Source records
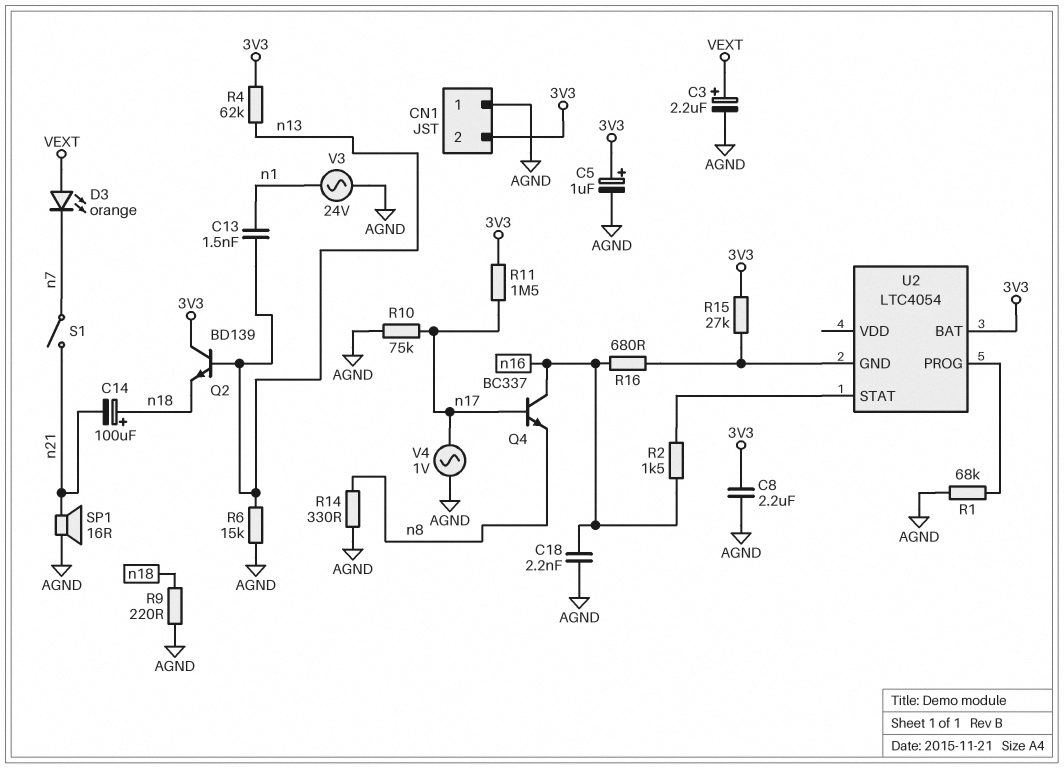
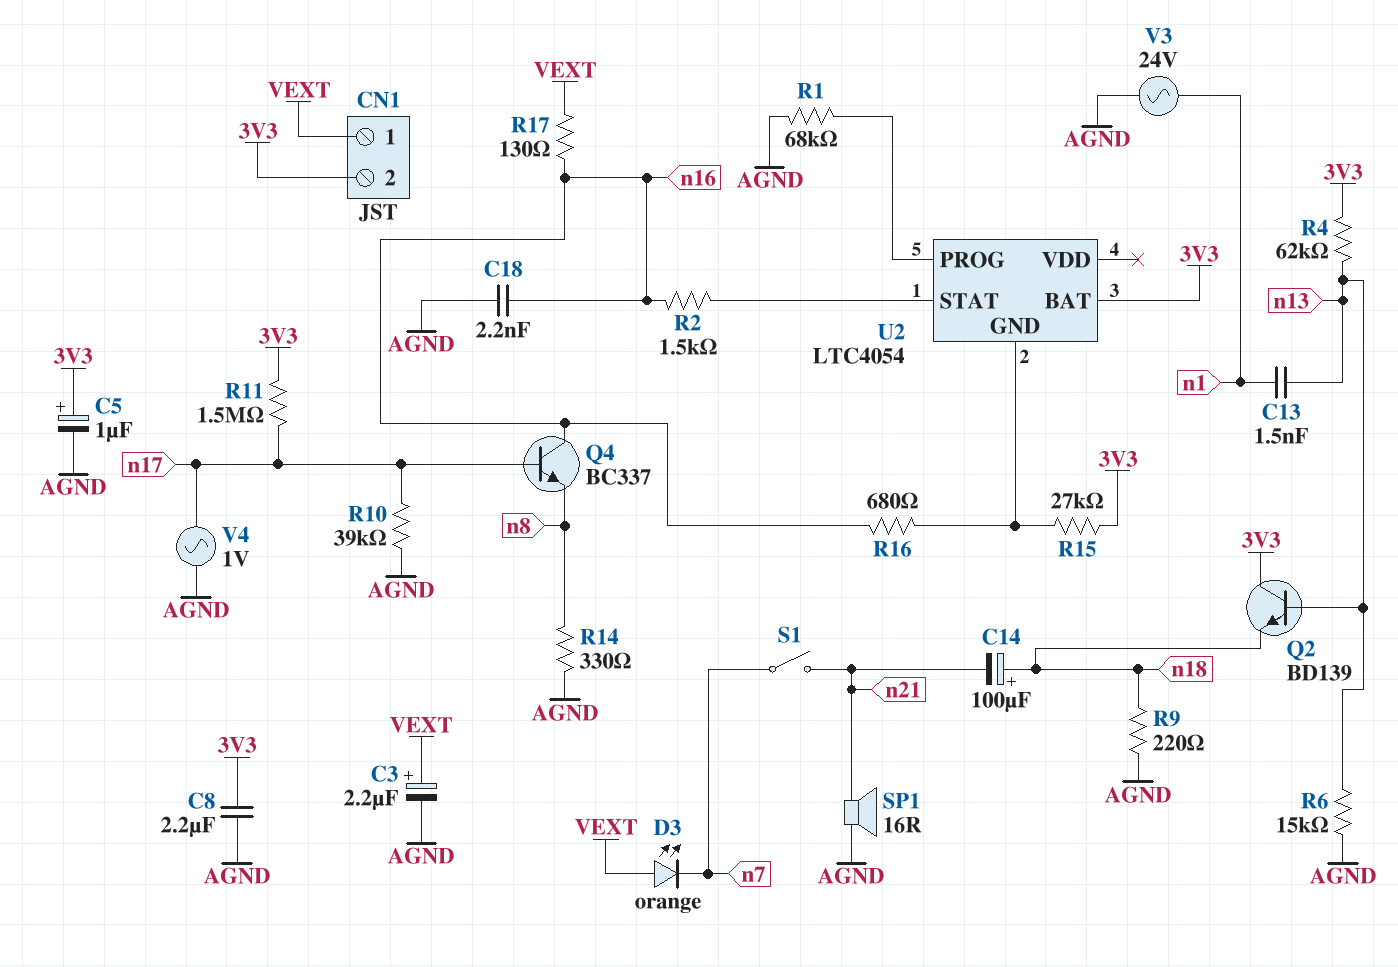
CN1 pin 1: AGND -> VEXT
R10: 75k (AGND, n17) -> 39k (AGND, n17)
R17: none -> 130 (VEXT, n16)

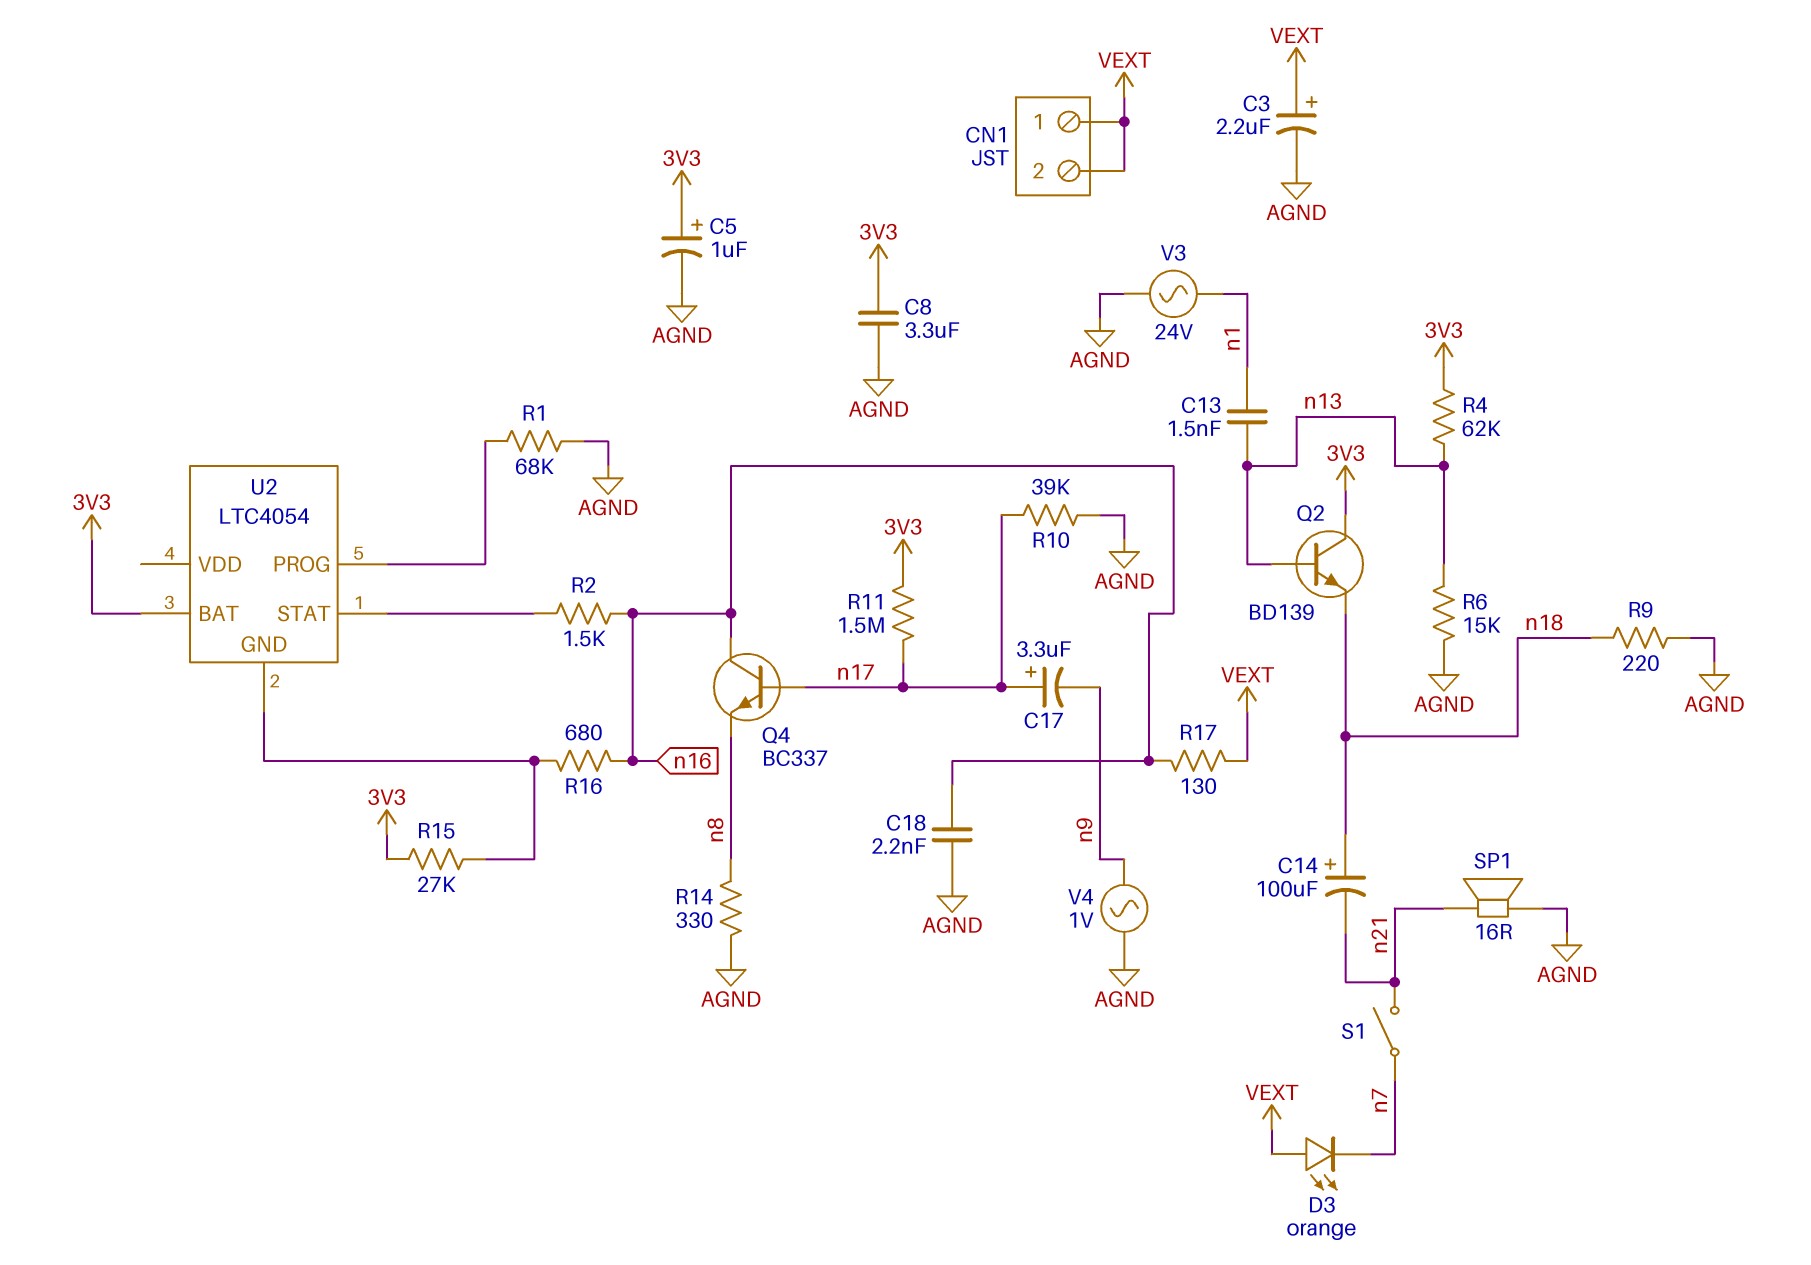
C8: 2.2uF (3V3, AGND) -> 3.3uF (3V3, AGND)
C17: none -> 3.3uF (plus n17, minus n9)
CN1 pin 2: 3V3 -> VEXT
V4: AC 1V (AGND, n17) -> AC 1V (AGND, n9)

#### Try it
Reproduce each entry above word for word. Pictures are not part of the copy.

#### Answer section
CN1 pin 1: AGND -> VEXT
R10: 75k (AGND, n17) -> 39k (AGND, n17)
R17: none -> 130 (VEXT, n16)

C8: 2.2uF (3V3, AGND) -> 3.3uF (3V3, AGND)
C17: none -> 3.3uF (plus n17, minus n9)
CN1 pin 2: 3V3 -> VEXT
V4: AC 1V (AGND, n17) -> AC 1V (AGND, n9)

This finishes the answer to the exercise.